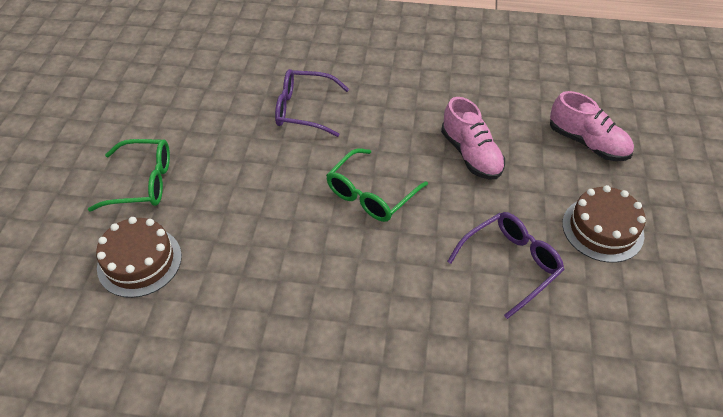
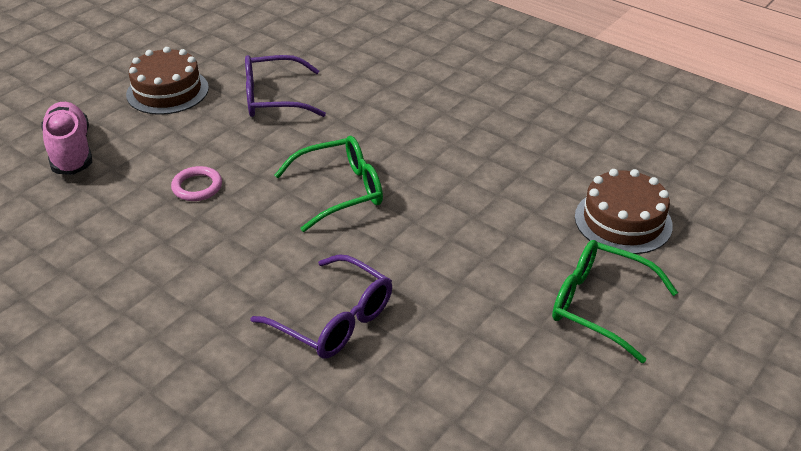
camera: 150 degrees left, 10 degrees down
(471, 154) = (197, 187): pink shoe -> pink ring

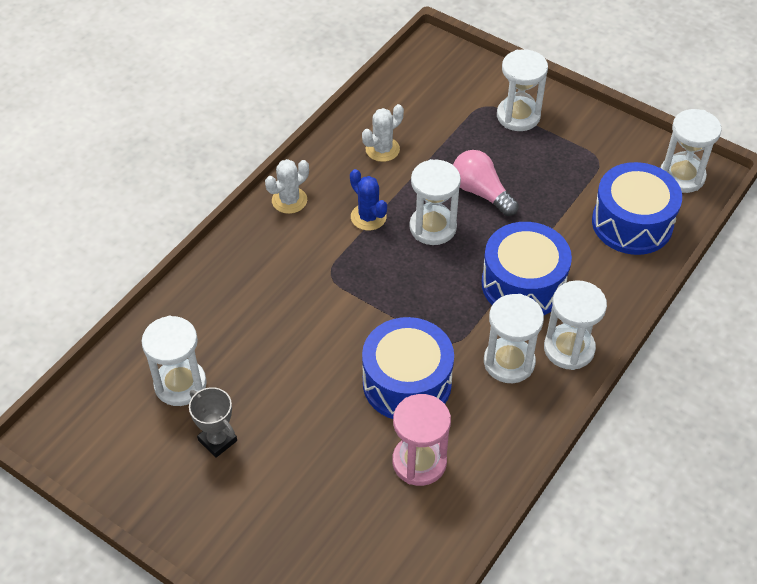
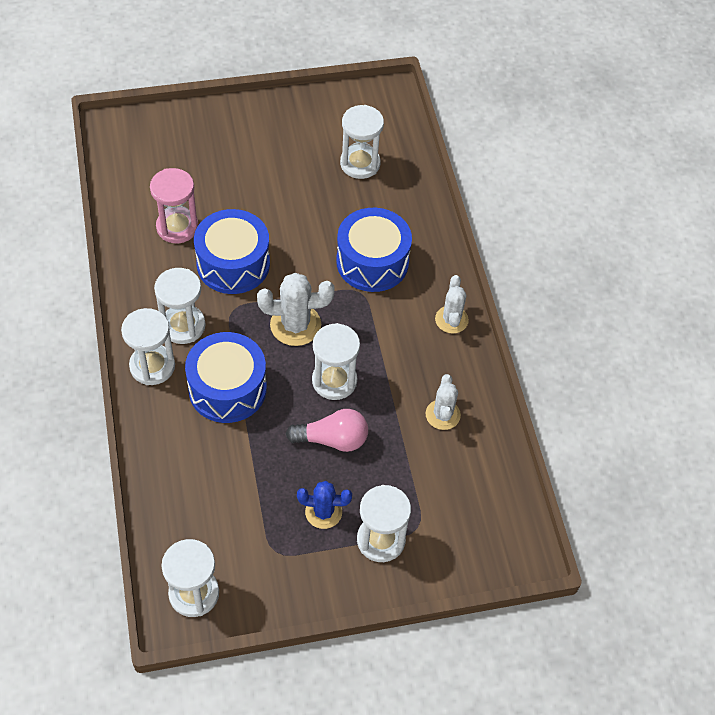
camera: 130 degrees right, 5 degrees up
(217, 440) = (302, 154): grey trophy -> none
(368, 217) = (386, 352): blue cactus -> blue cactus (323, 512)
(413, 289) = (295, 325): none -> white cactus
(632, 223) = (195, 508): blue drum -> blue drum (372, 262)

▶ ACTIVITY
Starting with the line that contains "(413, 289) = (295, 325): none -> white cactus", copy each line through the end of the data exactly, and leave out all earlier lines.

▶ EXERCISE ANSWER
(413, 289) = (295, 325): none -> white cactus
(632, 223) = (195, 508): blue drum -> blue drum (372, 262)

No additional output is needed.